* _Task objective_
Report every line in the records below that holds the word "grey".

* _Material provided_

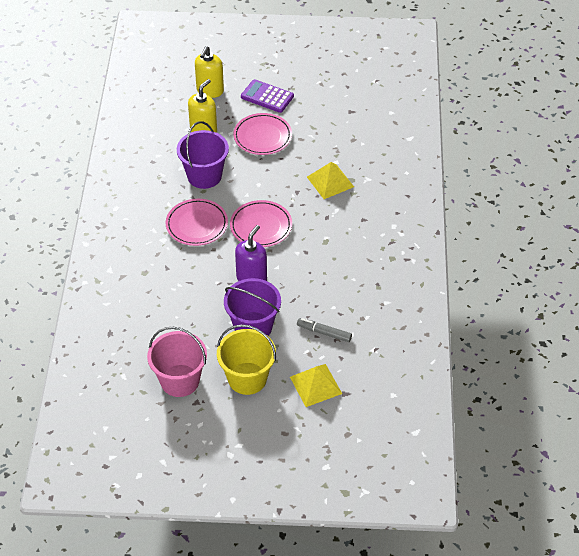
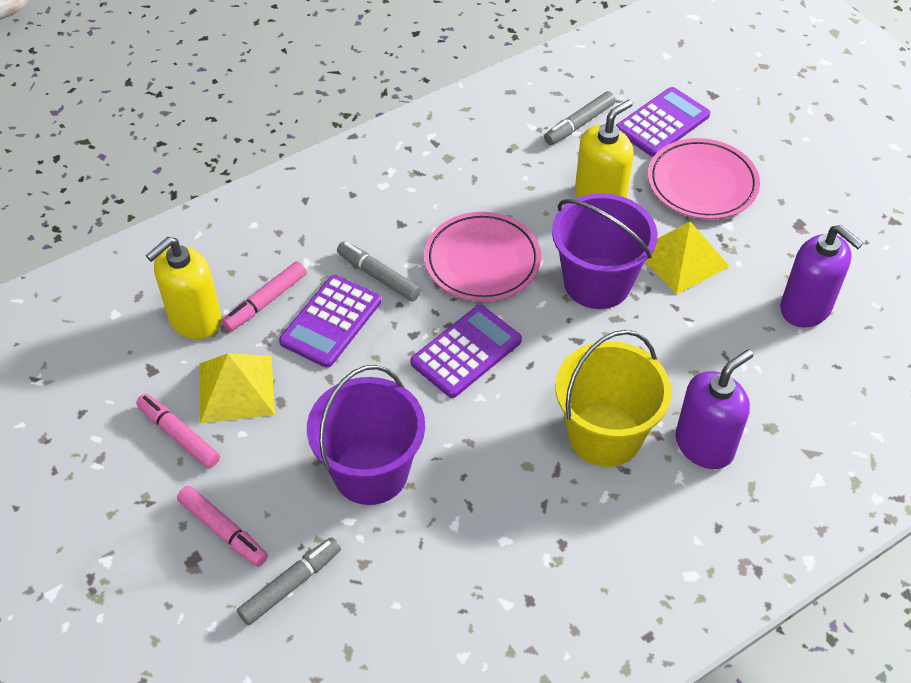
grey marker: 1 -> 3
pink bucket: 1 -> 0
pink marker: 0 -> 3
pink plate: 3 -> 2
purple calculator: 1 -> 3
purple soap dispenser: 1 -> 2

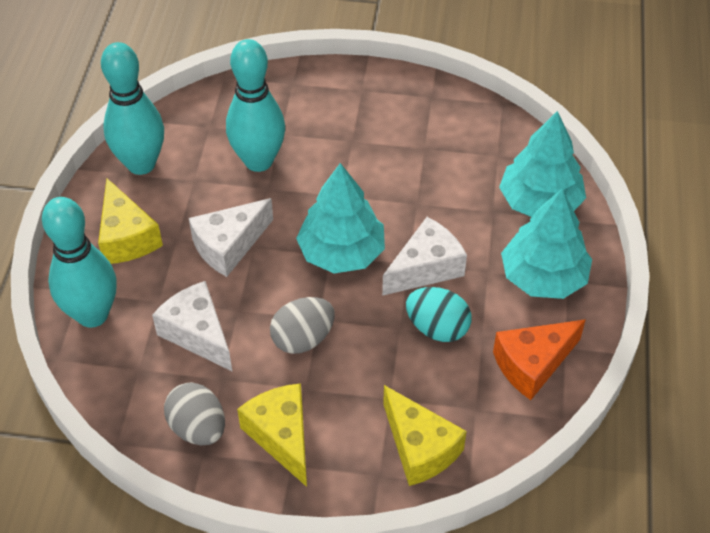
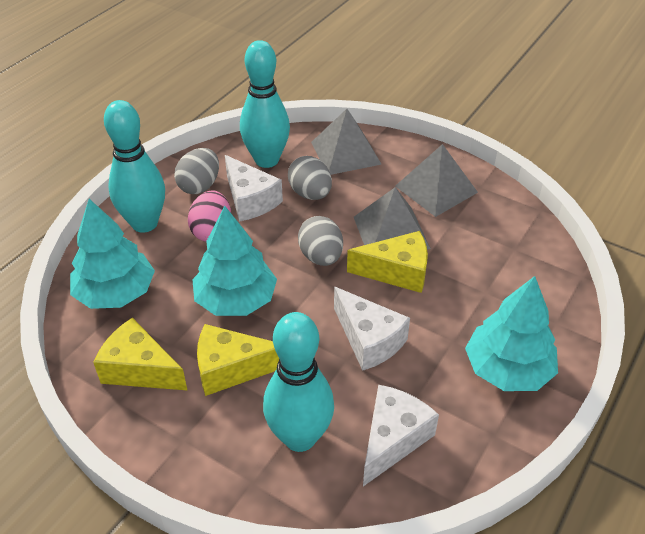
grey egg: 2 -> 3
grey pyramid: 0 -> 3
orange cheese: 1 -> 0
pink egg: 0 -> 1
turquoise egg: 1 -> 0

* _Worked solution_
grey marker: 1 -> 3
grey egg: 2 -> 3
grey pyramid: 0 -> 3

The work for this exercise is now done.